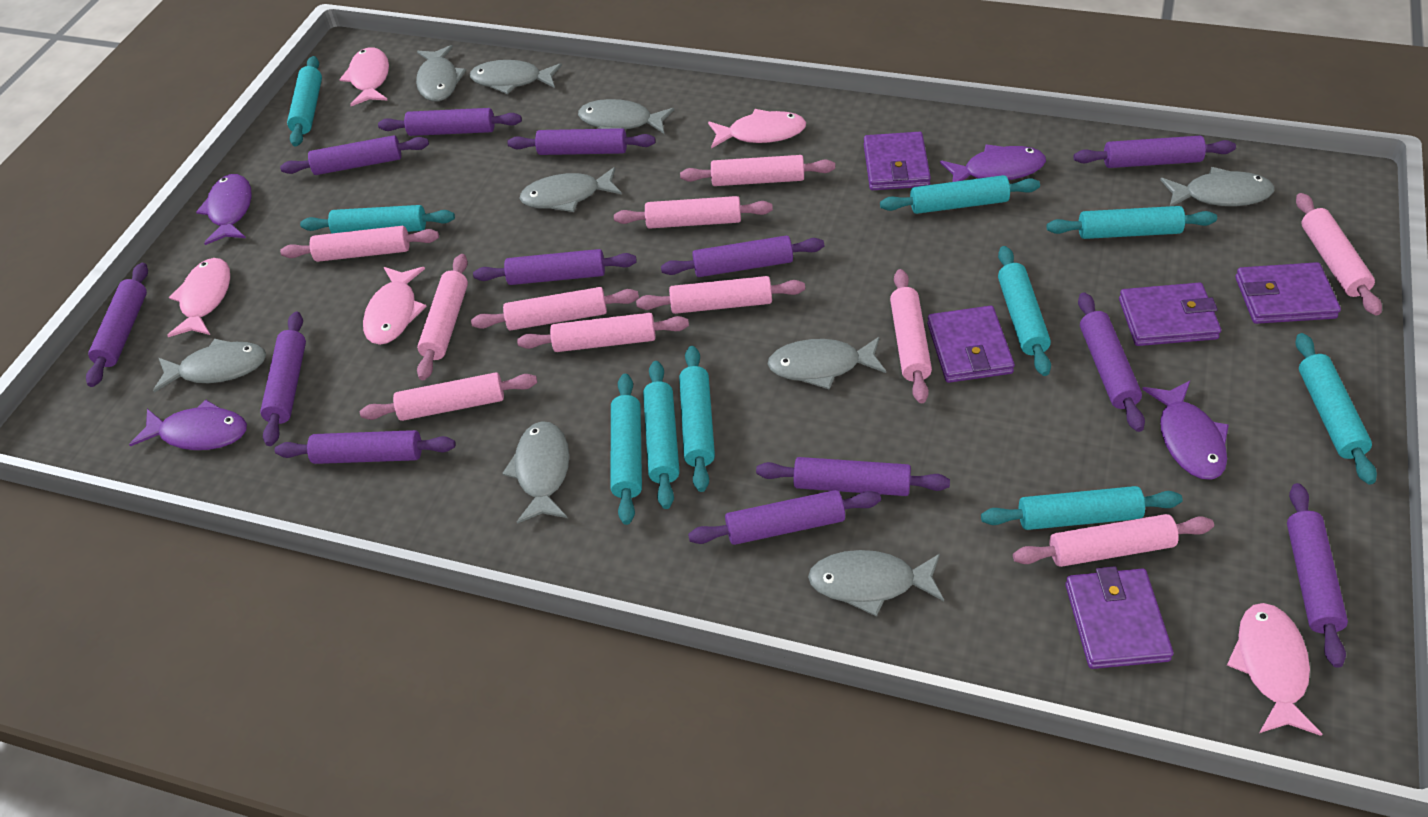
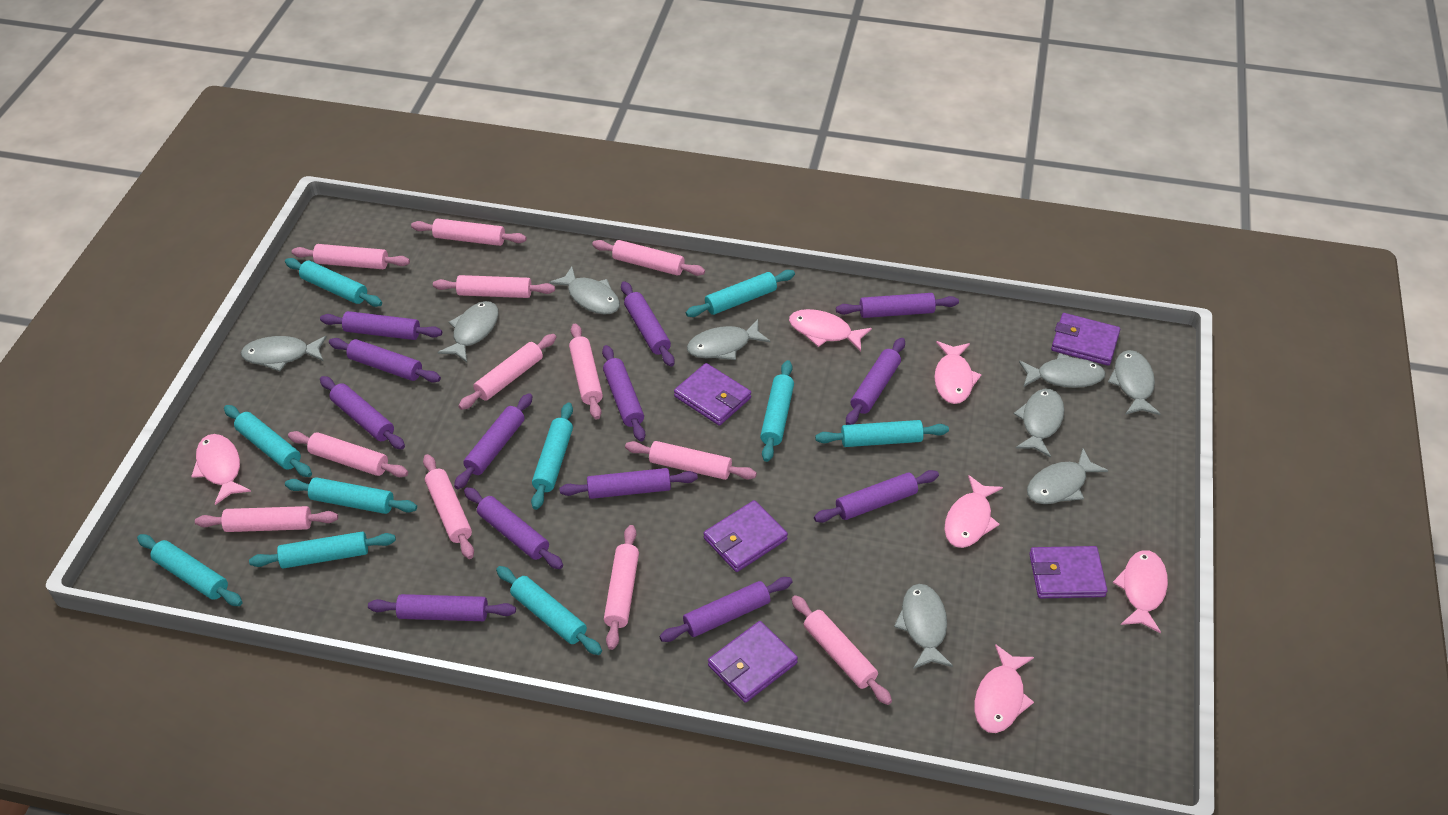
pink fish: 5 -> 6
pink rolling pin: 11 -> 12
purple fish: 4 -> 0

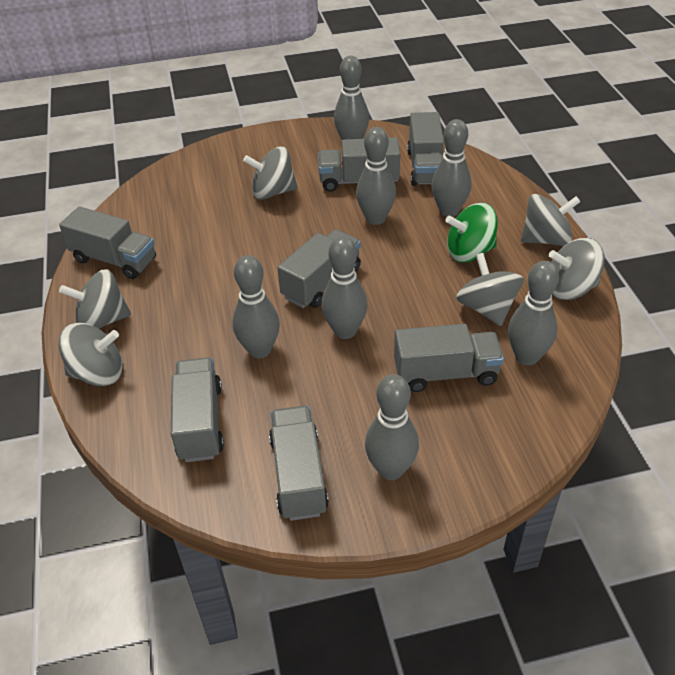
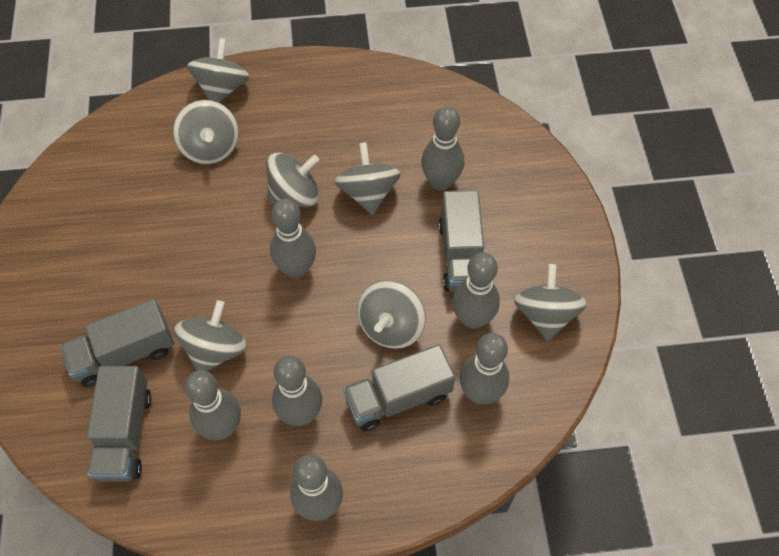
green spinning top: 1 -> 0
grey spinning top: 6 -> 7
grey truck: 7 -> 4

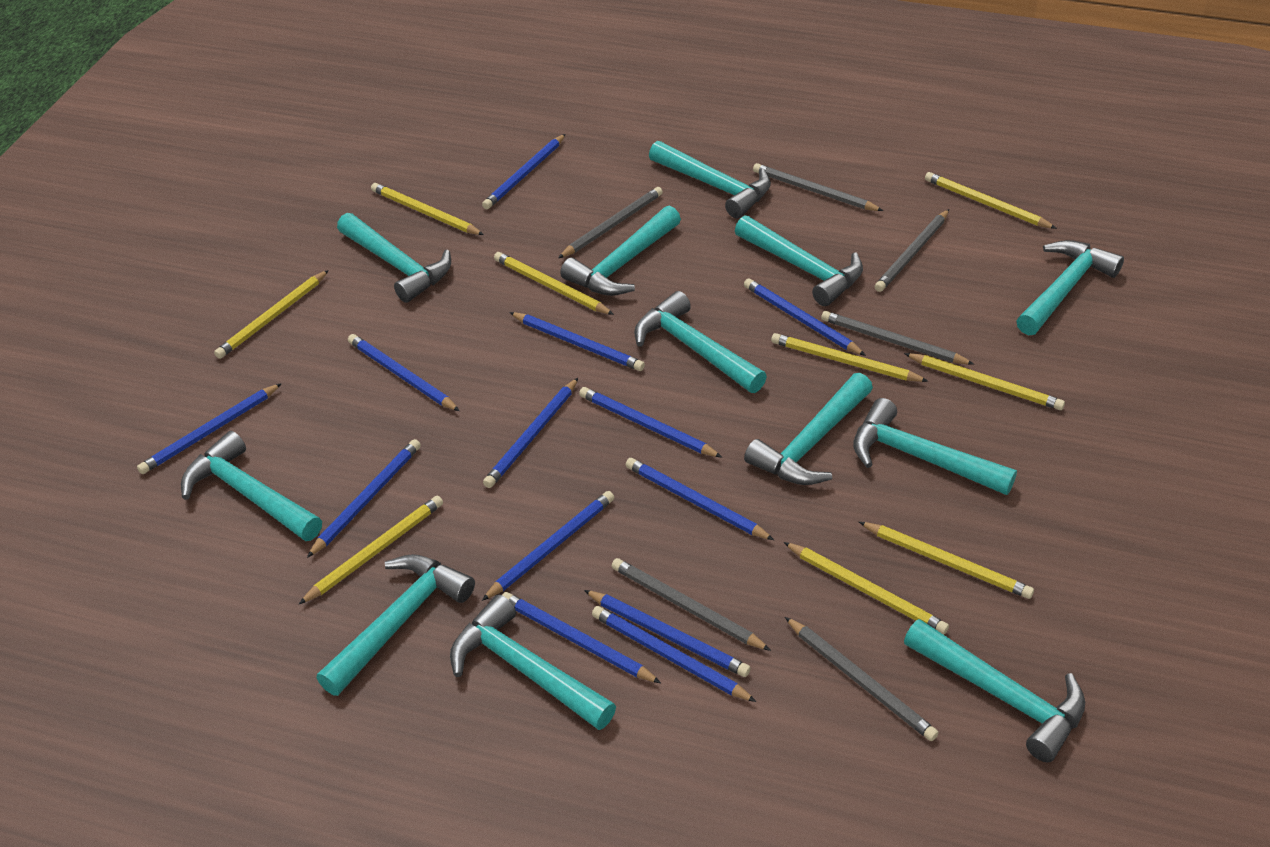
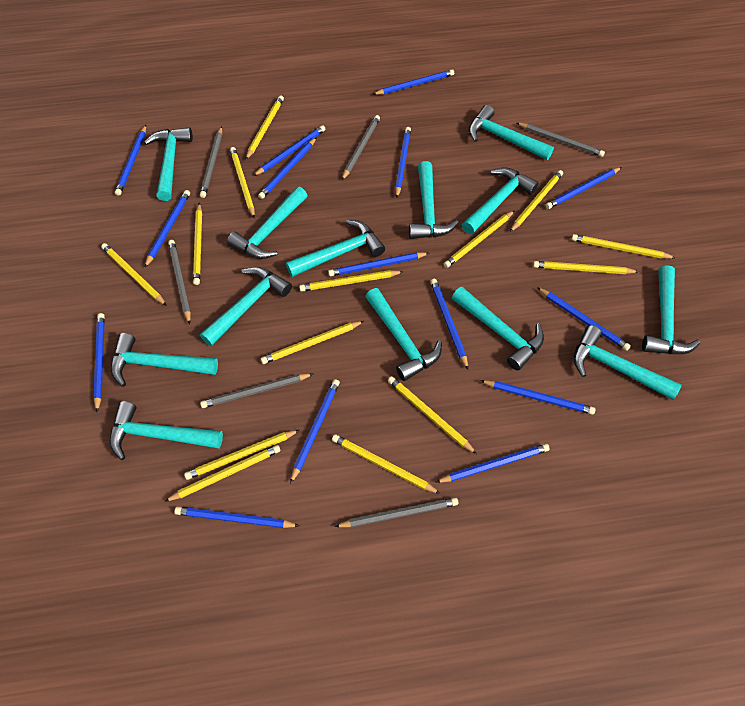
blue pencil: 13 -> 15
turquoise hammer: 12 -> 13
yellow pencil: 9 -> 14

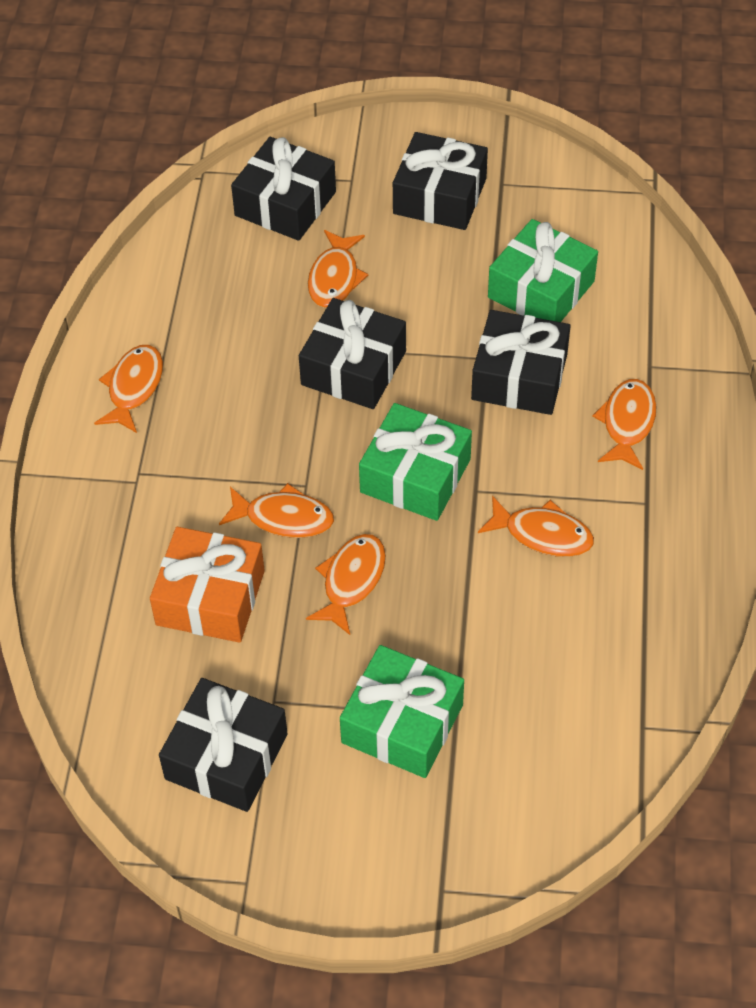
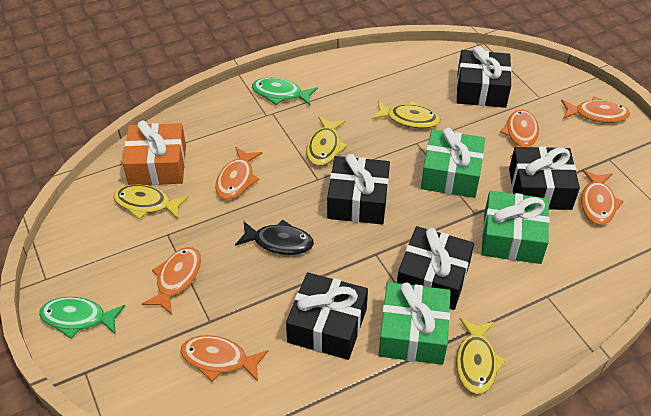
black fish: 0 -> 1
green fish: 0 -> 2
yellow fish: 0 -> 4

**EXERCISE DETAILS**
If a line falls between the one containing "turquoise hammer: 12 -> 13" and the last line of the entries above, both included, reproduce it exactly; leave the pictures out.

**RESULT BELOW**
turquoise hammer: 12 -> 13
yellow pencil: 9 -> 14

black fish: 0 -> 1
green fish: 0 -> 2
yellow fish: 0 -> 4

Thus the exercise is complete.